[Collection entries]

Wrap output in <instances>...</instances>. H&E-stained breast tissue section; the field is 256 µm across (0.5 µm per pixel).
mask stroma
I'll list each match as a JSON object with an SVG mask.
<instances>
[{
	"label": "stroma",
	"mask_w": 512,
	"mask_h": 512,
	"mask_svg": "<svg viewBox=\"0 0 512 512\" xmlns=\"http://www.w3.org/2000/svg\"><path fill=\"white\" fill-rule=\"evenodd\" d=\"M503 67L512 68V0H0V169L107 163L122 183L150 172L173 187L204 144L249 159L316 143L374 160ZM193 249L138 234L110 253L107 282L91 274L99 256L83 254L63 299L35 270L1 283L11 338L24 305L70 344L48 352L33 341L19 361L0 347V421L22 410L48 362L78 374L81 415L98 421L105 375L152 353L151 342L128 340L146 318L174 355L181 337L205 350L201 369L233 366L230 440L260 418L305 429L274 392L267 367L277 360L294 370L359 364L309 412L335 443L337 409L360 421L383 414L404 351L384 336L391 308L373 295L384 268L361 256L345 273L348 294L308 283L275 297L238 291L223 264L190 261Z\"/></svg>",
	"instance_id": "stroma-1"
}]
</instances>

Task description: Output the records exactly, including every line.

Exercise result:
Wrap output in <instances>...</instances>. H&E-stained breast tissue section; the field is 256 µm across (0.5 µm per pixel).
mask stroma
I'll list each match as a JSON object with an SVG mask.
<instances>
[{
	"label": "stroma",
	"mask_w": 512,
	"mask_h": 512,
	"mask_svg": "<svg viewBox=\"0 0 512 512\" xmlns=\"http://www.w3.org/2000/svg\"><path fill=\"white\" fill-rule=\"evenodd\" d=\"M503 67L512 68V0H0V169L107 163L122 183L150 172L173 187L204 144L249 159L316 143L374 160ZM193 249L138 234L110 253L107 282L91 274L99 256L83 254L63 299L35 270L1 283L11 338L24 305L70 344L48 352L33 341L19 361L0 347V421L22 410L48 362L78 374L81 415L98 421L105 375L152 353L151 342L128 340L146 318L174 355L181 337L205 350L201 369L233 366L230 440L260 418L305 429L274 392L267 367L277 360L294 370L359 364L309 412L335 443L337 409L360 421L383 414L404 351L384 336L391 308L373 295L384 268L361 256L345 273L348 294L308 283L275 297L238 291L223 264L190 261Z\"/></svg>",
	"instance_id": "stroma-1"
}]
</instances>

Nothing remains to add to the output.